Start of DATA BELOW

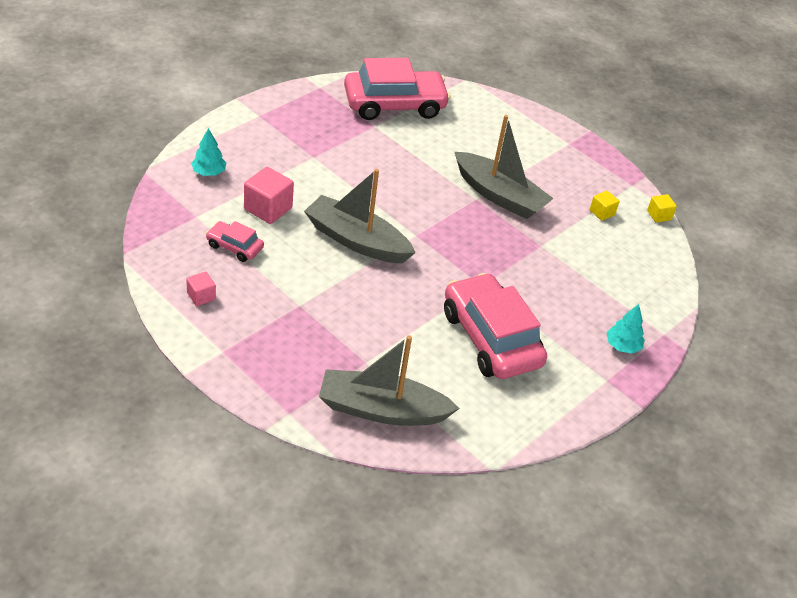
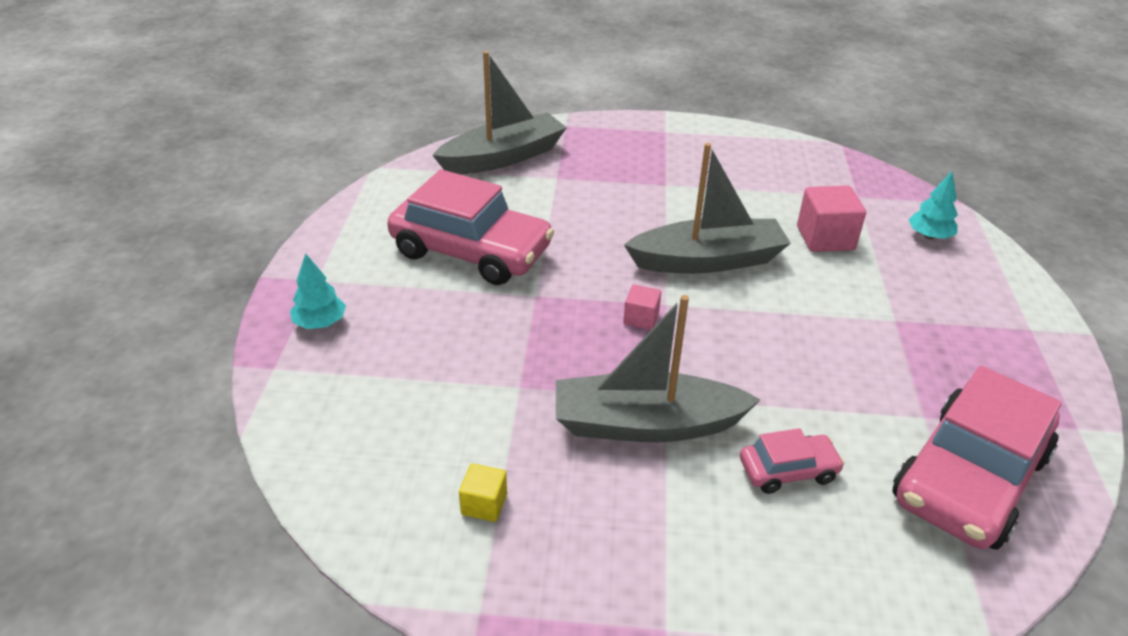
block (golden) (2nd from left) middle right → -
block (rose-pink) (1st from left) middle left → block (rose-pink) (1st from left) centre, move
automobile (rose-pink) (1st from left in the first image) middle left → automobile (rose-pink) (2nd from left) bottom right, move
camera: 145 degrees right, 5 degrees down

End of DATA BELOW

- TASK TO COMPLETE: The task calls for duplicating the data exactly, with no images kept.

- ANSWER FOR THIS EXERCISE:
block (golden) (2nd from left) middle right → -
block (rose-pink) (1st from left) middle left → block (rose-pink) (1st from left) centre, move
automobile (rose-pink) (1st from left in the first image) middle left → automobile (rose-pink) (2nd from left) bottom right, move
camera: 145 degrees right, 5 degrees down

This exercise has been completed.